The response has to be every entry, printed word for word.
BEGIN Extracted information
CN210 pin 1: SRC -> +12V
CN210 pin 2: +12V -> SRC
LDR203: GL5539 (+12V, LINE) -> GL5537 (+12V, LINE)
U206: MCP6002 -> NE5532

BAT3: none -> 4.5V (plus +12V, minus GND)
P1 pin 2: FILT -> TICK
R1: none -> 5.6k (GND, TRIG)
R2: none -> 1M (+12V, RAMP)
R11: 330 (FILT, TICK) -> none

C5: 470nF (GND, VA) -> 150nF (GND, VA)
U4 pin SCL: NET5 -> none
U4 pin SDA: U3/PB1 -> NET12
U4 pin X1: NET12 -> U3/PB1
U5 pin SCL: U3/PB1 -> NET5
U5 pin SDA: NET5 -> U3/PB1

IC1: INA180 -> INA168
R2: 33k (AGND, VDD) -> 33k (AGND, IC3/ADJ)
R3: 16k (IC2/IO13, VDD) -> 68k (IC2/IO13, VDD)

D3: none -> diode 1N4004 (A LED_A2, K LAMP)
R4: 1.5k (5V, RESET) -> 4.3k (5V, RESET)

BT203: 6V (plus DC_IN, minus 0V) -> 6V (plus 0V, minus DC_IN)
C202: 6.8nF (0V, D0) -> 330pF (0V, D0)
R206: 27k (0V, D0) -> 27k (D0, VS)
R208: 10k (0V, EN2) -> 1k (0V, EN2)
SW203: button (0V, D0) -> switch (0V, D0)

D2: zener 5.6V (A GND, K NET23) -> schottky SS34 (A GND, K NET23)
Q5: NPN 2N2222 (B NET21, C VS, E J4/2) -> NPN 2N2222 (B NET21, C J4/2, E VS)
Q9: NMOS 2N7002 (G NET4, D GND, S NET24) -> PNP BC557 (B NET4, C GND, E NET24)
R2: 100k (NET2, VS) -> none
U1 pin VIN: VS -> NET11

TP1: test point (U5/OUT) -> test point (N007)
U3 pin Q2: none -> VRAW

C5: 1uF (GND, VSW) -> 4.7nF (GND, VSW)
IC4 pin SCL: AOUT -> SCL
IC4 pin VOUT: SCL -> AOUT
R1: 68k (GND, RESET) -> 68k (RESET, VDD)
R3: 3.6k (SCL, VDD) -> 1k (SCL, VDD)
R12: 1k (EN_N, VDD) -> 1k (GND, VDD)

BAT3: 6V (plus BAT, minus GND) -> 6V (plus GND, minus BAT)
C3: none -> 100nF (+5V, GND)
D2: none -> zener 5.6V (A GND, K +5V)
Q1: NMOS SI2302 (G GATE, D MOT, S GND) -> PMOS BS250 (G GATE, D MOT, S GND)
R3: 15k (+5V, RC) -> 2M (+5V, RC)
END Extracted information
Task response ::
CN210 pin 1: SRC -> +12V
CN210 pin 2: +12V -> SRC
LDR203: GL5539 (+12V, LINE) -> GL5537 (+12V, LINE)
U206: MCP6002 -> NE5532

BAT3: none -> 4.5V (plus +12V, minus GND)
P1 pin 2: FILT -> TICK
R1: none -> 5.6k (GND, TRIG)
R2: none -> 1M (+12V, RAMP)
R11: 330 (FILT, TICK) -> none

C5: 470nF (GND, VA) -> 150nF (GND, VA)
U4 pin SCL: NET5 -> none
U4 pin SDA: U3/PB1 -> NET12
U4 pin X1: NET12 -> U3/PB1
U5 pin SCL: U3/PB1 -> NET5
U5 pin SDA: NET5 -> U3/PB1

IC1: INA180 -> INA168
R2: 33k (AGND, VDD) -> 33k (AGND, IC3/ADJ)
R3: 16k (IC2/IO13, VDD) -> 68k (IC2/IO13, VDD)

D3: none -> diode 1N4004 (A LED_A2, K LAMP)
R4: 1.5k (5V, RESET) -> 4.3k (5V, RESET)

BT203: 6V (plus DC_IN, minus 0V) -> 6V (plus 0V, minus DC_IN)
C202: 6.8nF (0V, D0) -> 330pF (0V, D0)
R206: 27k (0V, D0) -> 27k (D0, VS)
R208: 10k (0V, EN2) -> 1k (0V, EN2)
SW203: button (0V, D0) -> switch (0V, D0)

D2: zener 5.6V (A GND, K NET23) -> schottky SS34 (A GND, K NET23)
Q5: NPN 2N2222 (B NET21, C VS, E J4/2) -> NPN 2N2222 (B NET21, C J4/2, E VS)
Q9: NMOS 2N7002 (G NET4, D GND, S NET24) -> PNP BC557 (B NET4, C GND, E NET24)
R2: 100k (NET2, VS) -> none
U1 pin VIN: VS -> NET11

TP1: test point (U5/OUT) -> test point (N007)
U3 pin Q2: none -> VRAW

C5: 1uF (GND, VSW) -> 4.7nF (GND, VSW)
IC4 pin SCL: AOUT -> SCL
IC4 pin VOUT: SCL -> AOUT
R1: 68k (GND, RESET) -> 68k (RESET, VDD)
R3: 3.6k (SCL, VDD) -> 1k (SCL, VDD)
R12: 1k (EN_N, VDD) -> 1k (GND, VDD)

BAT3: 6V (plus BAT, minus GND) -> 6V (plus GND, minus BAT)
C3: none -> 100nF (+5V, GND)
D2: none -> zener 5.6V (A GND, K +5V)
Q1: NMOS SI2302 (G GATE, D MOT, S GND) -> PMOS BS250 (G GATE, D MOT, S GND)
R3: 15k (+5V, RC) -> 2M (+5V, RC)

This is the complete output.